##### Source information #####

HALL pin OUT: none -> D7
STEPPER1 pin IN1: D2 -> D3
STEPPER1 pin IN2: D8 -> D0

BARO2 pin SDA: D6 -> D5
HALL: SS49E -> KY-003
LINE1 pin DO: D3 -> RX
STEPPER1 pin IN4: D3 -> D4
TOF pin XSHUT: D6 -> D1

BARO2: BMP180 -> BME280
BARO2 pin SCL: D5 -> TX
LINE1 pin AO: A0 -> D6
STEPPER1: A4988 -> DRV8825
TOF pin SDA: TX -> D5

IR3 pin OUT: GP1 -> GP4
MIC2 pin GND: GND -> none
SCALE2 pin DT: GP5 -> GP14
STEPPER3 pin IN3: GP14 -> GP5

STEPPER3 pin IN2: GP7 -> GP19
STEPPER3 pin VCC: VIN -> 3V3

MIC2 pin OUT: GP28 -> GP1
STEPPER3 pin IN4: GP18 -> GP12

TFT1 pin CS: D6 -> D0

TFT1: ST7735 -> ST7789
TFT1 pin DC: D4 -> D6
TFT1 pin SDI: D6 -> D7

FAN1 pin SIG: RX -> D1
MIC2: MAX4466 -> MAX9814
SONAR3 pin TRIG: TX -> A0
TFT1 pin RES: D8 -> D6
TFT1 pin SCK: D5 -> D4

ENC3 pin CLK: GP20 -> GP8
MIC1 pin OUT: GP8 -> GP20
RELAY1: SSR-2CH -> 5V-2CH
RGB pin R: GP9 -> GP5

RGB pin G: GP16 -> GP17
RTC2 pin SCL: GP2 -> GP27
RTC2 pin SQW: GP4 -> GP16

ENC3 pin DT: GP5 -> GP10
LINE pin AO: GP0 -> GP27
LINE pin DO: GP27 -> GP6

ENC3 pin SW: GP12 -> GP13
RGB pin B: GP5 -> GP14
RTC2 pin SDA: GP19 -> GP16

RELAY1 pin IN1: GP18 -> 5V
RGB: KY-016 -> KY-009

#####

Task requirements: For this exercise, give the entries above again with no difference at all.

Finished exercise:
HALL pin OUT: none -> D7
STEPPER1 pin IN1: D2 -> D3
STEPPER1 pin IN2: D8 -> D0

BARO2 pin SDA: D6 -> D5
HALL: SS49E -> KY-003
LINE1 pin DO: D3 -> RX
STEPPER1 pin IN4: D3 -> D4
TOF pin XSHUT: D6 -> D1

BARO2: BMP180 -> BME280
BARO2 pin SCL: D5 -> TX
LINE1 pin AO: A0 -> D6
STEPPER1: A4988 -> DRV8825
TOF pin SDA: TX -> D5

IR3 pin OUT: GP1 -> GP4
MIC2 pin GND: GND -> none
SCALE2 pin DT: GP5 -> GP14
STEPPER3 pin IN3: GP14 -> GP5

STEPPER3 pin IN2: GP7 -> GP19
STEPPER3 pin VCC: VIN -> 3V3

MIC2 pin OUT: GP28 -> GP1
STEPPER3 pin IN4: GP18 -> GP12

TFT1 pin CS: D6 -> D0

TFT1: ST7735 -> ST7789
TFT1 pin DC: D4 -> D6
TFT1 pin SDI: D6 -> D7

FAN1 pin SIG: RX -> D1
MIC2: MAX4466 -> MAX9814
SONAR3 pin TRIG: TX -> A0
TFT1 pin RES: D8 -> D6
TFT1 pin SCK: D5 -> D4

ENC3 pin CLK: GP20 -> GP8
MIC1 pin OUT: GP8 -> GP20
RELAY1: SSR-2CH -> 5V-2CH
RGB pin R: GP9 -> GP5

RGB pin G: GP16 -> GP17
RTC2 pin SCL: GP2 -> GP27
RTC2 pin SQW: GP4 -> GP16

ENC3 pin DT: GP5 -> GP10
LINE pin AO: GP0 -> GP27
LINE pin DO: GP27 -> GP6

ENC3 pin SW: GP12 -> GP13
RGB pin B: GP5 -> GP14
RTC2 pin SDA: GP19 -> GP16

RELAY1 pin IN1: GP18 -> 5V
RGB: KY-016 -> KY-009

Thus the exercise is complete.